== EXERCISE REQUIREMENTS ==
If a line in the data below includes the string "pâtisserie", please return a copy of it.

○ ○ ○ ○

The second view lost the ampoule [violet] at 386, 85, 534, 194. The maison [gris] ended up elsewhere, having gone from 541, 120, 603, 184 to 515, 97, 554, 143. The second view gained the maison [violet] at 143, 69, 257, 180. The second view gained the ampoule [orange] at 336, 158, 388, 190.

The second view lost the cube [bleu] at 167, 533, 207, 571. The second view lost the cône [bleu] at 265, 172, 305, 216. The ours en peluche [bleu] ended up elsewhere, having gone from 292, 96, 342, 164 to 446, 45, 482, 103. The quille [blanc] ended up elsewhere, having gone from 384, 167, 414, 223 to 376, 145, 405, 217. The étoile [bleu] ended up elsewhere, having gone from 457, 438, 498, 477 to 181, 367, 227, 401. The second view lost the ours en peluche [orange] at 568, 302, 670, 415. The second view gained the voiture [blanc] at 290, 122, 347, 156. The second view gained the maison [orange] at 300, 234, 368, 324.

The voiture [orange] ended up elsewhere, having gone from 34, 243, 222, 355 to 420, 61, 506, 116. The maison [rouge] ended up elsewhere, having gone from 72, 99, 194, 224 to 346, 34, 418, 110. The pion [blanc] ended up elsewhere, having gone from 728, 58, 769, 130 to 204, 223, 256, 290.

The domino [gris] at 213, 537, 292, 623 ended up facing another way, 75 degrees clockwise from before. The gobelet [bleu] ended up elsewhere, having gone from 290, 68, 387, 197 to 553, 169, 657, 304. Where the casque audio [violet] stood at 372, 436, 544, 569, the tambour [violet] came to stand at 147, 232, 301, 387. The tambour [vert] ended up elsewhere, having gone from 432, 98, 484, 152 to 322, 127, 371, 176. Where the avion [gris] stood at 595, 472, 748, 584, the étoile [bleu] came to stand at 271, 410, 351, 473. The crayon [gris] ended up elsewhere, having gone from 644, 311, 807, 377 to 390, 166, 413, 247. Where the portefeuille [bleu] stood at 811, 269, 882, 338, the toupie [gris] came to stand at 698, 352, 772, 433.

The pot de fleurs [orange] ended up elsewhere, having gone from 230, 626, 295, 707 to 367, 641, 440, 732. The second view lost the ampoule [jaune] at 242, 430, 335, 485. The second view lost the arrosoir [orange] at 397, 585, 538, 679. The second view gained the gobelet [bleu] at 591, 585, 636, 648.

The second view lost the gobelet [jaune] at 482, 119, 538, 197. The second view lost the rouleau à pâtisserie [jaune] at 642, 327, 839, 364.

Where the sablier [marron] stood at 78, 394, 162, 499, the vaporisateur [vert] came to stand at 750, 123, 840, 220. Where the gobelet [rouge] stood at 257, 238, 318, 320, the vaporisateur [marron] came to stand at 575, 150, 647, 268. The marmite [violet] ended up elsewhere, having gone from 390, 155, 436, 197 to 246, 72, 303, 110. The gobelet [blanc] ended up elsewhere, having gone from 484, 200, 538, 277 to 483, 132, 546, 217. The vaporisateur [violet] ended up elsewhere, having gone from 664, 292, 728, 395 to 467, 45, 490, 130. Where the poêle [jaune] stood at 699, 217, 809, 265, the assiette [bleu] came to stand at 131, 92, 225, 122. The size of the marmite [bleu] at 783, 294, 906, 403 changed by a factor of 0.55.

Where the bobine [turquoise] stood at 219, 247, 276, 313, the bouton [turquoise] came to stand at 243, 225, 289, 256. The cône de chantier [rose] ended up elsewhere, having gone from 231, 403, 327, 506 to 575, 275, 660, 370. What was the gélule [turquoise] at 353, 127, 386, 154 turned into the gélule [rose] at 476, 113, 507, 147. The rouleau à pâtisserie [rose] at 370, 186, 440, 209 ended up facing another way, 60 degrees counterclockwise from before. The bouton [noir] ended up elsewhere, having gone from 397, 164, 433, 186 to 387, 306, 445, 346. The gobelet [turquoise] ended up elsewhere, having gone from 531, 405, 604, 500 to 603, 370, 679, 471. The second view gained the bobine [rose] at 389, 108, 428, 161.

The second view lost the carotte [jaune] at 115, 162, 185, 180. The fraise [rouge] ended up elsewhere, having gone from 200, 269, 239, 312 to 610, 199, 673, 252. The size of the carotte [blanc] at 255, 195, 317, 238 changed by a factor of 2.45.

○ ○ ○ ○

== REPLY TO THE TASK ==
The second view lost the gobelet [jaune] at 482, 119, 538, 197. The second view lost the rouleau à pâtisserie [jaune] at 642, 327, 839, 364.
Where the bobine [turquoise] stood at 219, 247, 276, 313, the bouton [turquoise] came to stand at 243, 225, 289, 256. The cône de chantier [rose] ended up elsewhere, having gone from 231, 403, 327, 506 to 575, 275, 660, 370. What was the gélule [turquoise] at 353, 127, 386, 154 turned into the gélule [rose] at 476, 113, 507, 147. The rouleau à pâtisserie [rose] at 370, 186, 440, 209 ended up facing another way, 60 degrees counterclockwise from before. The bouton [noir] ended up elsewhere, having gone from 397, 164, 433, 186 to 387, 306, 445, 346. The gobelet [turquoise] ended up elsewhere, having gone from 531, 405, 604, 500 to 603, 370, 679, 471. The second view gained the bobine [rose] at 389, 108, 428, 161.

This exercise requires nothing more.